Records provided -

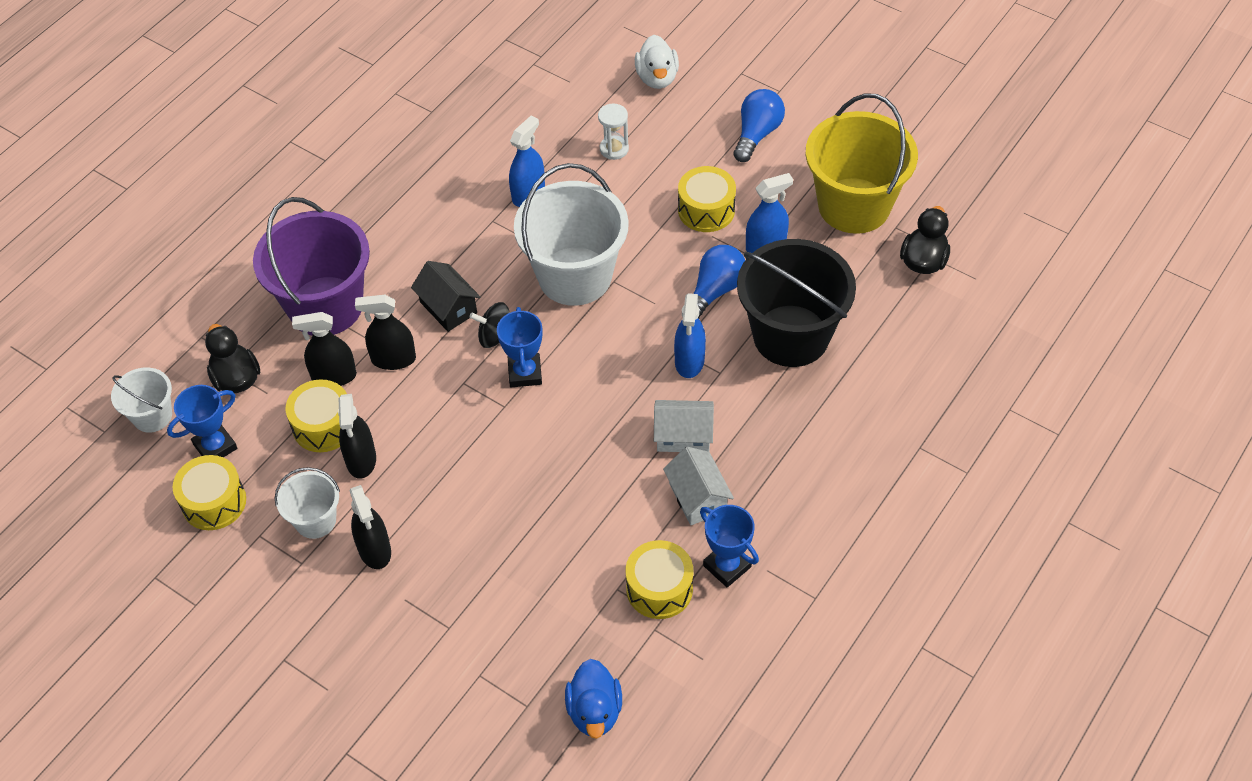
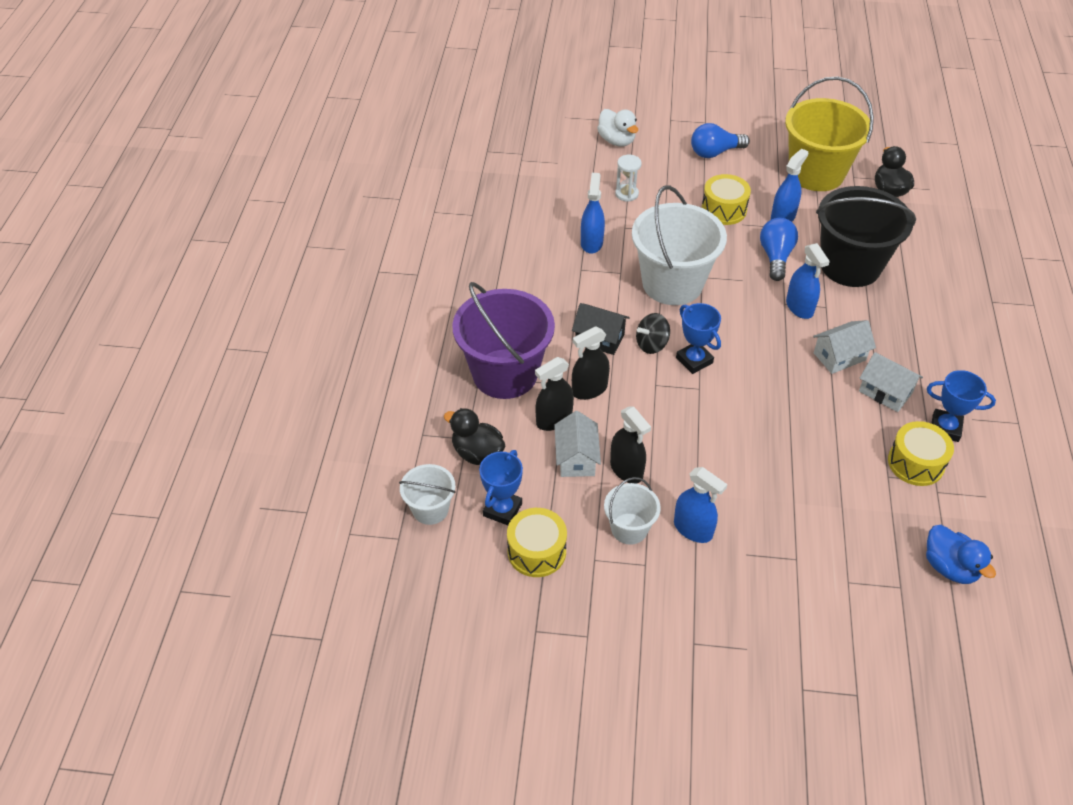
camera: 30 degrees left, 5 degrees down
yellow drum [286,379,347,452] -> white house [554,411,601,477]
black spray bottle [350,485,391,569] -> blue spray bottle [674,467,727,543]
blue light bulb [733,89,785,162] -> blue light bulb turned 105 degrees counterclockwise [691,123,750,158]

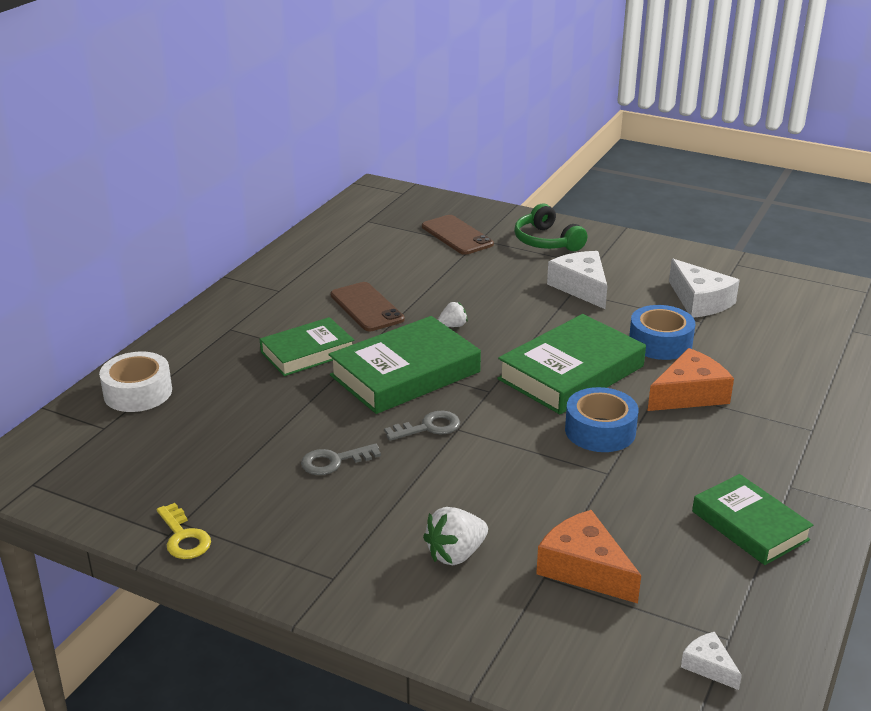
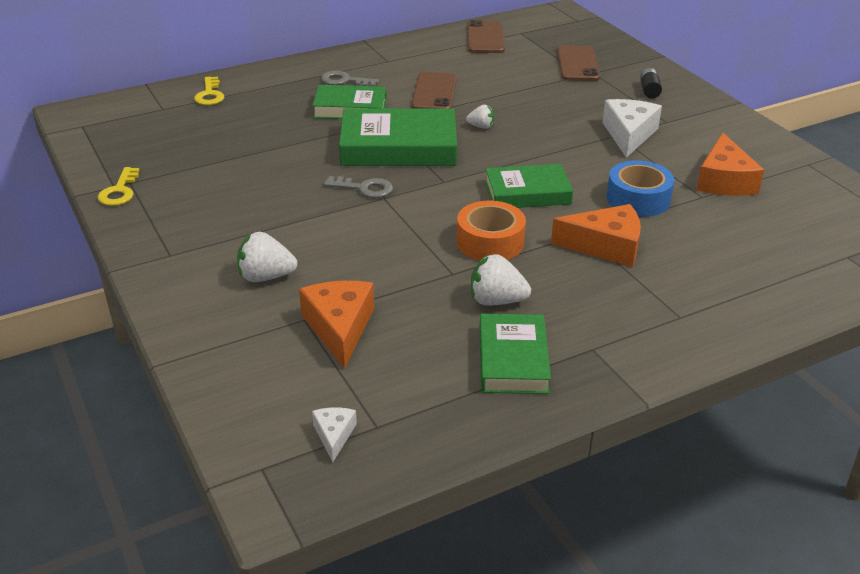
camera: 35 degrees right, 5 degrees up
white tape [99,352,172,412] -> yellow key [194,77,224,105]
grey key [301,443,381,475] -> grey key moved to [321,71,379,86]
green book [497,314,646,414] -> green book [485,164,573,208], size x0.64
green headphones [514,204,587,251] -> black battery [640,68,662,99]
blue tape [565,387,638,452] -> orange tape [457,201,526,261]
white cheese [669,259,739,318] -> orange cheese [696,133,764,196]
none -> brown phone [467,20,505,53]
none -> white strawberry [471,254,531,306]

Problem - Full transcription without images: please go through the records and repeat them exactly.

Output of the exercise -
camera: 30 degrees left, 5 degrees down
yellow drum [286,379,347,452] -> white house [554,411,601,477]
black spray bottle [350,485,391,569] -> blue spray bottle [674,467,727,543]
blue light bulb [733,89,785,162] -> blue light bulb turned 105 degrees counterclockwise [691,123,750,158]

camera: 35 degrees right, 5 degrees up
white tape [99,352,172,412] -> yellow key [194,77,224,105]
grey key [301,443,381,475] -> grey key moved to [321,71,379,86]
green book [497,314,646,414] -> green book [485,164,573,208], size x0.64
green headphones [514,204,587,251] -> black battery [640,68,662,99]
blue tape [565,387,638,452] -> orange tape [457,201,526,261]
white cheese [669,259,739,318] -> orange cheese [696,133,764,196]
none -> brown phone [467,20,505,53]
none -> white strawberry [471,254,531,306]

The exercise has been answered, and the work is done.